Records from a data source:
────────────────────

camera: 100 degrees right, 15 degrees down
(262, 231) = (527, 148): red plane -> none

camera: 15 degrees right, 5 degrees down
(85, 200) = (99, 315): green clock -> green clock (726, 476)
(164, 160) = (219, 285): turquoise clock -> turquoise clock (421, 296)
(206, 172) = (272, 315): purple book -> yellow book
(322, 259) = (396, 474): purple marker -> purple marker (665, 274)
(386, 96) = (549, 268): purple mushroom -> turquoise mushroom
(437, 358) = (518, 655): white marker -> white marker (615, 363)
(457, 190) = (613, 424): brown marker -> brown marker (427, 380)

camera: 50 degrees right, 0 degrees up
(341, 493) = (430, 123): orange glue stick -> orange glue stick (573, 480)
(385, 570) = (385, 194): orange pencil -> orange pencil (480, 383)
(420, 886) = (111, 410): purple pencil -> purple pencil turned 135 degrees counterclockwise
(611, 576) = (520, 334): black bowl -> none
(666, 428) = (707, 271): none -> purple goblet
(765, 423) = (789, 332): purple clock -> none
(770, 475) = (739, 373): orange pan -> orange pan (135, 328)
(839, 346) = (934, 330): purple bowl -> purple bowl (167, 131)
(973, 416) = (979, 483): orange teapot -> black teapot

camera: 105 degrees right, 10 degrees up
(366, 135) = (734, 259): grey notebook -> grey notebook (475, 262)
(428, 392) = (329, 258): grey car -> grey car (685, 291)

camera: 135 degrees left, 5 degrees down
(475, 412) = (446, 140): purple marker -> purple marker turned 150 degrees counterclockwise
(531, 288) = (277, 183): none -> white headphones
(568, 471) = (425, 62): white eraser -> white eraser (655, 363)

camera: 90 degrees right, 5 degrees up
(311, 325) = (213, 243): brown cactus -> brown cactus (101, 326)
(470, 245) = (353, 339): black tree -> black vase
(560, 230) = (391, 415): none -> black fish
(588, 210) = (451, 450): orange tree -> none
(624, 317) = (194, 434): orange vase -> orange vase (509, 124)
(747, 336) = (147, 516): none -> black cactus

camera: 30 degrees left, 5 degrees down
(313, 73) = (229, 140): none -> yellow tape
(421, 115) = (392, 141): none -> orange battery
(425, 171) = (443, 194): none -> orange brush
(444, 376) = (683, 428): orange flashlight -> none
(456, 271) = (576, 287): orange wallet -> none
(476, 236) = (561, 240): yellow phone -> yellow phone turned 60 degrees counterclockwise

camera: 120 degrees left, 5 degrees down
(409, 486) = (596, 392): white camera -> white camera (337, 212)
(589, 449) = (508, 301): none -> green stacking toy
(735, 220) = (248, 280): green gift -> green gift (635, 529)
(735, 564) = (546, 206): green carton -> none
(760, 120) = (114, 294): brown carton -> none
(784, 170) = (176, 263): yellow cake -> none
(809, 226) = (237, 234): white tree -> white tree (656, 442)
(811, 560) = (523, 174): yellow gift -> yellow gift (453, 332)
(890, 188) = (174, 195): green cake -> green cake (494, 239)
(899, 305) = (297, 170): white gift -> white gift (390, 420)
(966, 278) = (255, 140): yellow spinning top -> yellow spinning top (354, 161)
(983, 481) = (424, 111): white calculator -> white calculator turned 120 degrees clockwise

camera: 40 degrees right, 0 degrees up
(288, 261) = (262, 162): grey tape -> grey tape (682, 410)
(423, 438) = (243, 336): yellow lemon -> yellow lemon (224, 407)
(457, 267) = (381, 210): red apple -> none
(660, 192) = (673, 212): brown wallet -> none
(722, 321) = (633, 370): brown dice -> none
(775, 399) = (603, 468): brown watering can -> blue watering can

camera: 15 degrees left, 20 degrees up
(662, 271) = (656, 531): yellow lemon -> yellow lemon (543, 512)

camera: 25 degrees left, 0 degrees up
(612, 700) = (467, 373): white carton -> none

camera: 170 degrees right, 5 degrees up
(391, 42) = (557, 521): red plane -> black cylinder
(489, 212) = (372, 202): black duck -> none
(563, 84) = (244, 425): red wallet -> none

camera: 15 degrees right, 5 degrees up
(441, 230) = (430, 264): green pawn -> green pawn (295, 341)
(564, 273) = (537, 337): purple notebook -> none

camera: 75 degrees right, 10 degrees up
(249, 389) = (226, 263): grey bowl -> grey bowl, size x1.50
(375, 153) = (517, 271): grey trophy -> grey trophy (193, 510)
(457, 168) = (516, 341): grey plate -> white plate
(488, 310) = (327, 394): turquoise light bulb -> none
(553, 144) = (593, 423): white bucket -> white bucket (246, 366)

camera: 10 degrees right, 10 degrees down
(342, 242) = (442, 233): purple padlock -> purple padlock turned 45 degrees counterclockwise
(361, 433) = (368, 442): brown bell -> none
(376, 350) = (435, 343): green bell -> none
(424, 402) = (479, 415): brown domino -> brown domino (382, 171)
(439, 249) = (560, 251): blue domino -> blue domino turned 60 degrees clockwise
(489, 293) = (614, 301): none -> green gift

────────────────────

EXERCISE AIM -
Every record above is to be written out exactly.

SOLUTION TO THIS PROBLEM -
camera: 100 degrees right, 15 degrees down
(262, 231) = (527, 148): red plane -> none

camera: 15 degrees right, 5 degrees down
(85, 200) = (99, 315): green clock -> green clock (726, 476)
(164, 160) = (219, 285): turquoise clock -> turquoise clock (421, 296)
(206, 172) = (272, 315): purple book -> yellow book
(322, 259) = (396, 474): purple marker -> purple marker (665, 274)
(386, 96) = (549, 268): purple mushroom -> turquoise mushroom
(437, 358) = (518, 655): white marker -> white marker (615, 363)
(457, 190) = (613, 424): brown marker -> brown marker (427, 380)

camera: 50 degrees right, 0 degrees up
(341, 493) = (430, 123): orange glue stick -> orange glue stick (573, 480)
(385, 570) = (385, 194): orange pencil -> orange pencil (480, 383)
(420, 886) = (111, 410): purple pencil -> purple pencil turned 135 degrees counterclockwise
(611, 576) = (520, 334): black bowl -> none
(666, 428) = (707, 271): none -> purple goblet
(765, 423) = (789, 332): purple clock -> none
(770, 475) = (739, 373): orange pan -> orange pan (135, 328)
(839, 346) = (934, 330): purple bowl -> purple bowl (167, 131)
(973, 416) = (979, 483): orange teapot -> black teapot

camera: 105 degrees right, 10 degrees up
(366, 135) = (734, 259): grey notebook -> grey notebook (475, 262)
(428, 392) = (329, 258): grey car -> grey car (685, 291)

camera: 135 degrees left, 5 degrees down
(475, 412) = (446, 140): purple marker -> purple marker turned 150 degrees counterclockwise
(531, 288) = (277, 183): none -> white headphones
(568, 471) = (425, 62): white eraser -> white eraser (655, 363)

camera: 90 degrees right, 5 degrees up
(311, 325) = (213, 243): brown cactus -> brown cactus (101, 326)
(470, 245) = (353, 339): black tree -> black vase
(560, 230) = (391, 415): none -> black fish
(588, 210) = (451, 450): orange tree -> none
(624, 317) = (194, 434): orange vase -> orange vase (509, 124)
(747, 336) = (147, 516): none -> black cactus

camera: 30 degrees left, 5 degrees down
(313, 73) = (229, 140): none -> yellow tape
(421, 115) = (392, 141): none -> orange battery
(425, 171) = (443, 194): none -> orange brush
(444, 376) = (683, 428): orange flashlight -> none
(456, 271) = (576, 287): orange wallet -> none
(476, 236) = (561, 240): yellow phone -> yellow phone turned 60 degrees counterclockwise

camera: 120 degrees left, 5 degrees down
(409, 486) = (596, 392): white camera -> white camera (337, 212)
(589, 449) = (508, 301): none -> green stacking toy
(735, 220) = (248, 280): green gift -> green gift (635, 529)
(735, 564) = (546, 206): green carton -> none
(760, 120) = (114, 294): brown carton -> none
(784, 170) = (176, 263): yellow cake -> none
(809, 226) = (237, 234): white tree -> white tree (656, 442)
(811, 560) = (523, 174): yellow gift -> yellow gift (453, 332)
(890, 188) = (174, 195): green cake -> green cake (494, 239)
(899, 305) = (297, 170): white gift -> white gift (390, 420)
(966, 278) = (255, 140): yellow spinning top -> yellow spinning top (354, 161)
(983, 481) = (424, 111): white calculator -> white calculator turned 120 degrees clockwise

camera: 40 degrees right, 0 degrees up
(288, 261) = (262, 162): grey tape -> grey tape (682, 410)
(423, 438) = (243, 336): yellow lemon -> yellow lemon (224, 407)
(457, 267) = (381, 210): red apple -> none
(660, 192) = (673, 212): brown wallet -> none
(722, 321) = (633, 370): brown dice -> none
(775, 399) = (603, 468): brown watering can -> blue watering can

camera: 15 degrees left, 20 degrees up
(662, 271) = (656, 531): yellow lemon -> yellow lemon (543, 512)

camera: 25 degrees left, 0 degrees up
(612, 700) = (467, 373): white carton -> none

camera: 170 degrees right, 5 degrees up
(391, 42) = (557, 521): red plane -> black cylinder
(489, 212) = (372, 202): black duck -> none
(563, 84) = (244, 425): red wallet -> none

camera: 15 degrees right, 5 degrees up
(441, 230) = (430, 264): green pawn -> green pawn (295, 341)
(564, 273) = (537, 337): purple notebook -> none

camera: 75 degrees right, 10 degrees up
(249, 389) = (226, 263): grey bowl -> grey bowl, size x1.50
(375, 153) = (517, 271): grey trophy -> grey trophy (193, 510)
(457, 168) = (516, 341): grey plate -> white plate
(488, 310) = (327, 394): turquoise light bulb -> none
(553, 144) = (593, 423): white bucket -> white bucket (246, 366)

camera: 10 degrees right, 10 degrees down
(342, 242) = (442, 233): purple padlock -> purple padlock turned 45 degrees counterclockwise
(361, 433) = (368, 442): brown bell -> none
(376, 350) = (435, 343): green bell -> none
(424, 402) = (479, 415): brown domino -> brown domino (382, 171)
(439, 249) = (560, 251): blue domino -> blue domino turned 60 degrees clockwise
(489, 293) = (614, 301): none -> green gift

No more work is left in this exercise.